══ The records ══
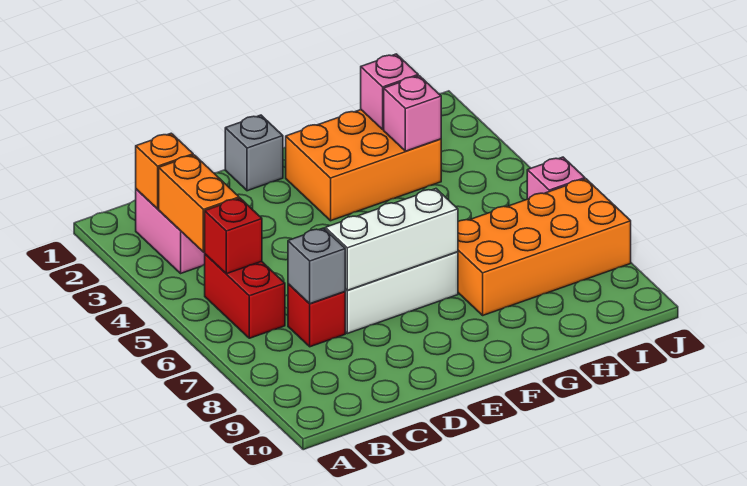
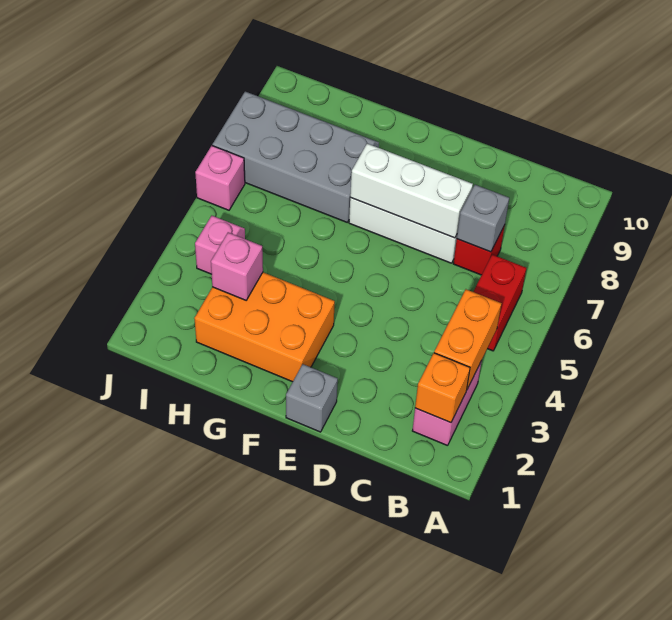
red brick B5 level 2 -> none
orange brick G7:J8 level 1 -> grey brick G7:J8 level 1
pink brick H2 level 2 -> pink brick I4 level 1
═══
══ The records ══
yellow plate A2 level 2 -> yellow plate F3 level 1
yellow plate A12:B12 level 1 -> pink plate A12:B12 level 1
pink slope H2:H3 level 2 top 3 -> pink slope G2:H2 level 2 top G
═══
- Exercise objective
Please, from the material above, copy only the lines from the line with "red brick B5 level 2 -> none" up to and including the line with "pink brick H2", exactly as written.

- Task output
red brick B5 level 2 -> none
orange brick G7:J8 level 1 -> grey brick G7:J8 level 1
pink brick H2 level 2 -> pink brick I4 level 1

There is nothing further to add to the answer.